──────── RECORD EXTRACTS

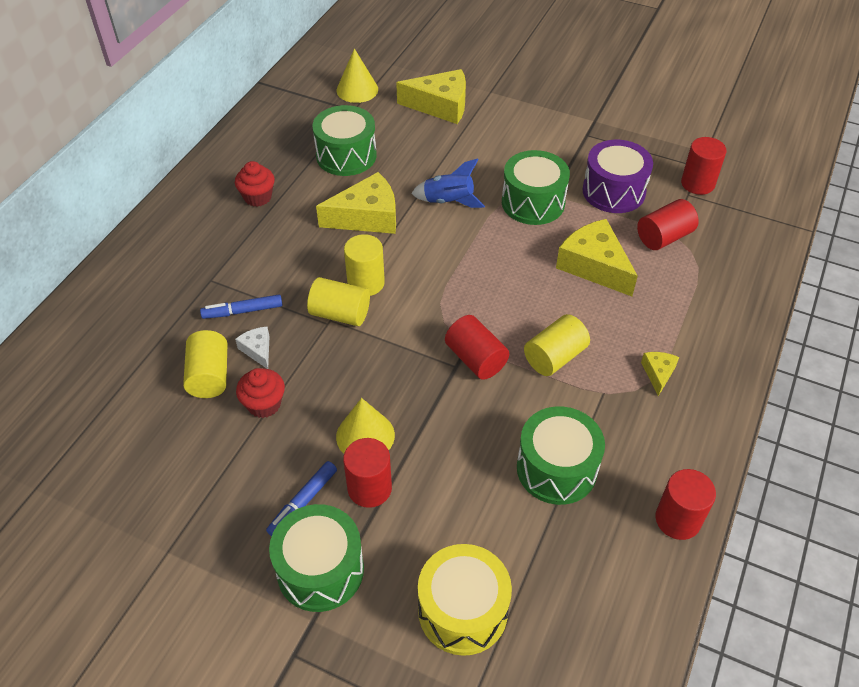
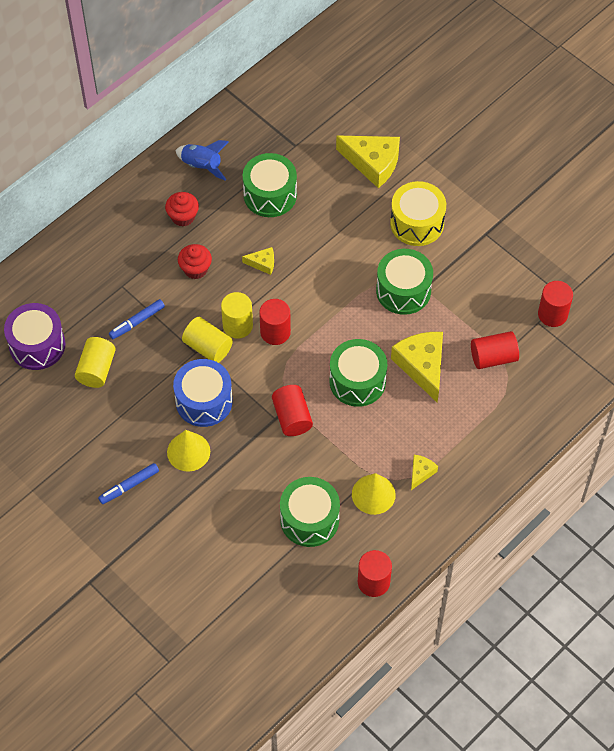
camera: 20 degrees right, 10 degrees up
(243, 311) = (137, 322): blue marker -> blue marker turned 45 degrees counterclockwise
(257, 350) = (137, 359): white cheese -> none
(264, 404) = (127, 404): red cupcake -> red cupcake (195, 269)
(320, 570) = (124, 535): green drum -> green drum (357, 381)
(357, 89) = (307, 123): yellow cone -> yellow cone (373, 494)
(360, 372) = (204, 401): none -> blue drum
(367, 217) = (262, 263): yellow cheese -> yellow cheese, size x0.49
(369, 488) = (176, 491): red cylinder -> red cylinder (275, 332)
(448, 201) = (334, 268): blue rocket -> blue rocket (202, 166)
(462, 610) = (203, 591): yellow drum -> yellow drum (417, 223)
(554, 357) = (351, 434): yellow cylinder -> none
(613, 191) = (476, 300): purple drum -> purple drum (37, 345)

────────────────

Nothing but the exact text of the records should appear in your answer, with no pictures. Please write it out.

→ **SOLUTION**
camera: 20 degrees right, 10 degrees up
(243, 311) = (137, 322): blue marker -> blue marker turned 45 degrees counterclockwise
(257, 350) = (137, 359): white cheese -> none
(264, 404) = (127, 404): red cupcake -> red cupcake (195, 269)
(320, 570) = (124, 535): green drum -> green drum (357, 381)
(357, 89) = (307, 123): yellow cone -> yellow cone (373, 494)
(360, 372) = (204, 401): none -> blue drum
(367, 217) = (262, 263): yellow cheese -> yellow cheese, size x0.49
(369, 488) = (176, 491): red cylinder -> red cylinder (275, 332)
(448, 201) = (334, 268): blue rocket -> blue rocket (202, 166)
(462, 610) = (203, 591): yellow drum -> yellow drum (417, 223)
(554, 357) = (351, 434): yellow cylinder -> none
(613, 191) = (476, 300): purple drum -> purple drum (37, 345)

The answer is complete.